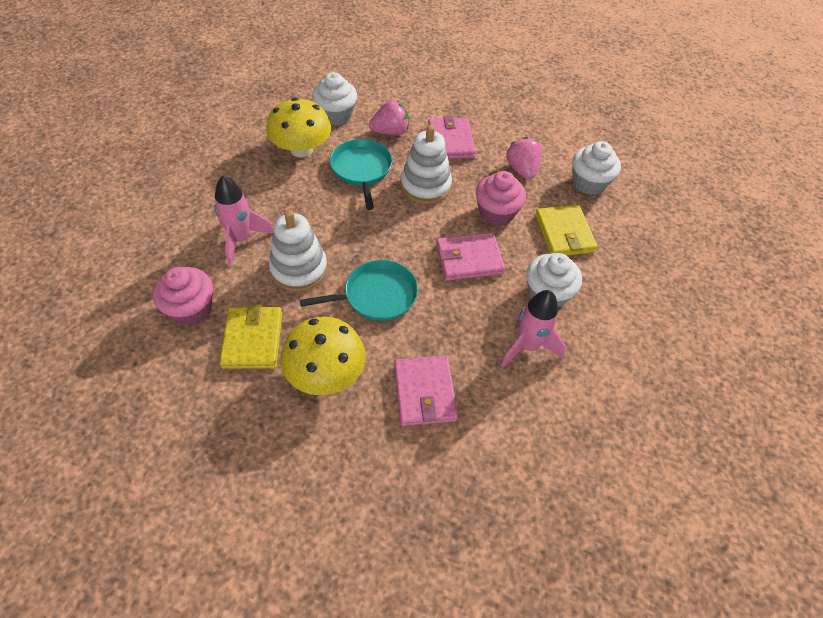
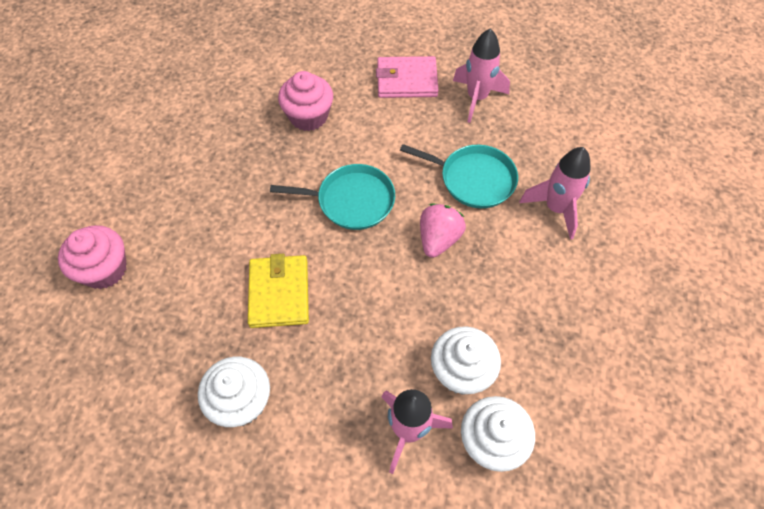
pink rocket: 2 -> 3
pink strawberry: 2 -> 1
pink wallet: 3 -> 1
white stacking toy: 2 -> 0
yellow mushroom: 2 -> 0
yellow wallet: 2 -> 1

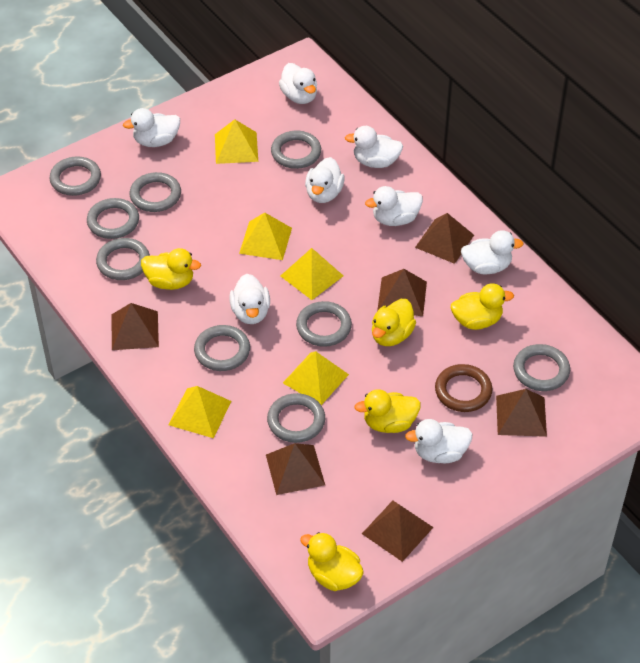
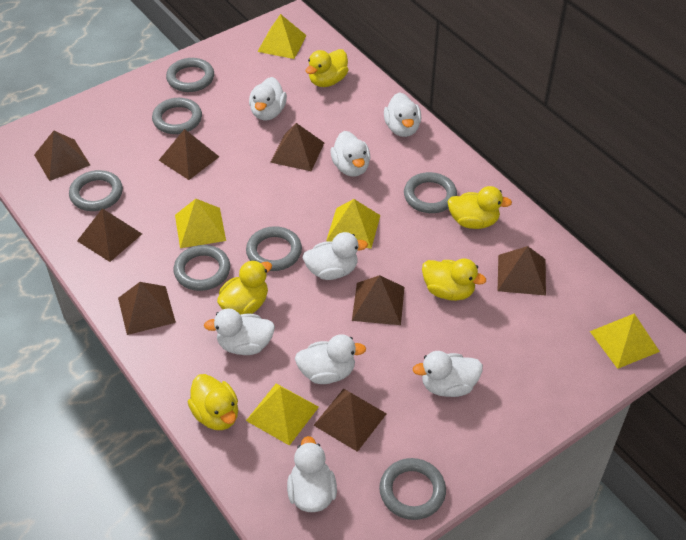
brown pyramid: 6 -> 8
brown ring: 1 -> 0
grey ring: 9 -> 7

________________________

Looking over the entries above, how many lines contain the string "yellow"? State the number and nothing else.

2